*** Opening THE DATA ***

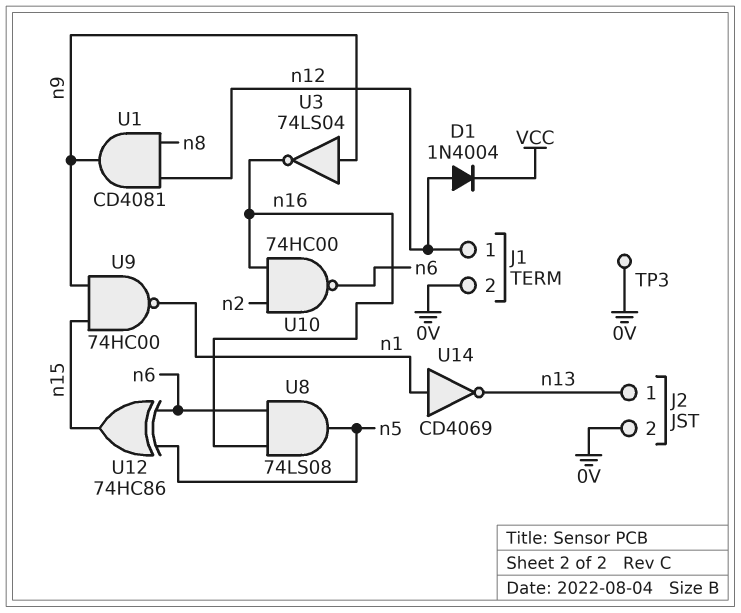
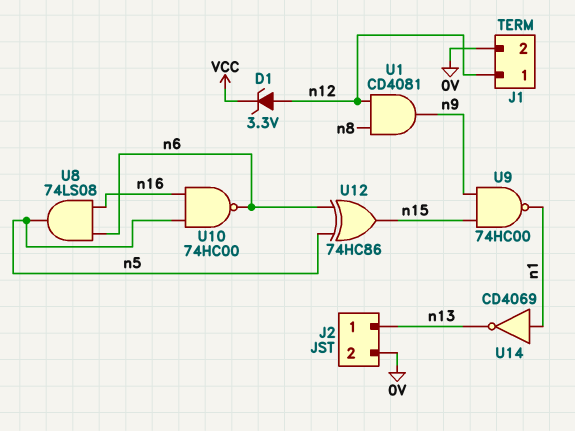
D1: diode 1N4004 (A n12, K VCC) -> zener 3.3V (A n12, K VCC)
TP3: test point (0V) -> none
U3: NOT 74LS04 (in n9, out n16) -> none
U10: NAND 74HC00 (in n2, in n16, out n6) -> NAND 74HC00 (in n5, in n16, out n6)

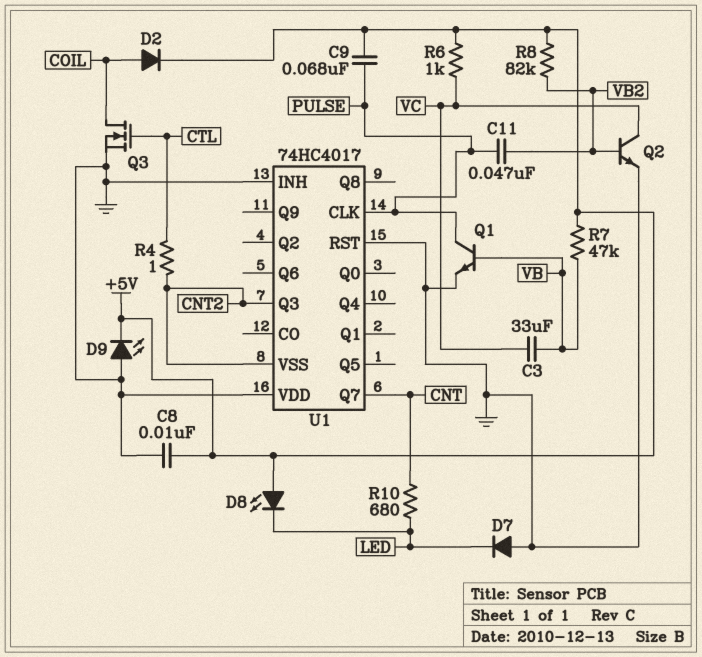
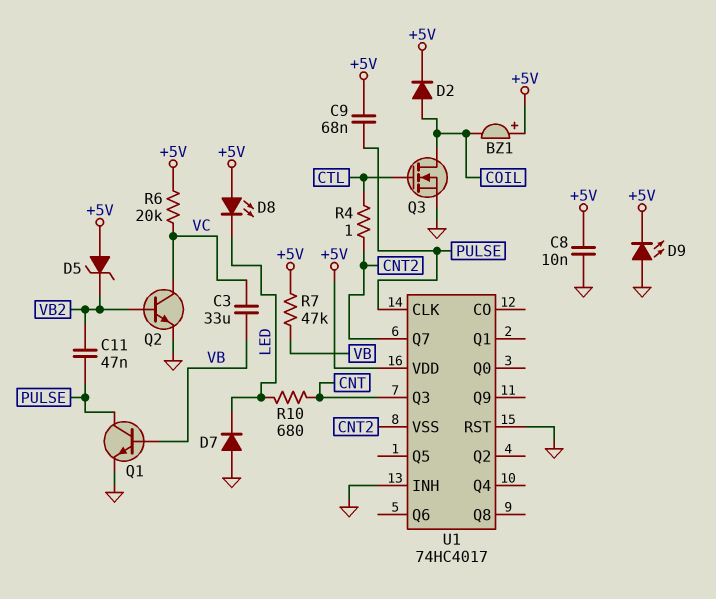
BZ1: none -> buzzer (plus +5V, minus COIL)
D5: none -> zener (A +5V, K VB2)
R6: 1k (+5V, VC) -> 20k (+5V, VC)
R8: 82k (+5V, VB2) -> none
U1 pin Q3: CNT2 -> CNT
U1 pin Q7: CNT -> CNT2
U1 pin VDD: GND -> +5V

*** Closing THE DATA ***

DESCRIPTION OF THE TASK :: Nothing but the records, copied exactly and stripped of pictures, should be returned.

TASK RESPONSE ::
D1: diode 1N4004 (A n12, K VCC) -> zener 3.3V (A n12, K VCC)
TP3: test point (0V) -> none
U3: NOT 74LS04 (in n9, out n16) -> none
U10: NAND 74HC00 (in n2, in n16, out n6) -> NAND 74HC00 (in n5, in n16, out n6)

BZ1: none -> buzzer (plus +5V, minus COIL)
D5: none -> zener (A +5V, K VB2)
R6: 1k (+5V, VC) -> 20k (+5V, VC)
R8: 82k (+5V, VB2) -> none
U1 pin Q3: CNT2 -> CNT
U1 pin Q7: CNT -> CNT2
U1 pin VDD: GND -> +5V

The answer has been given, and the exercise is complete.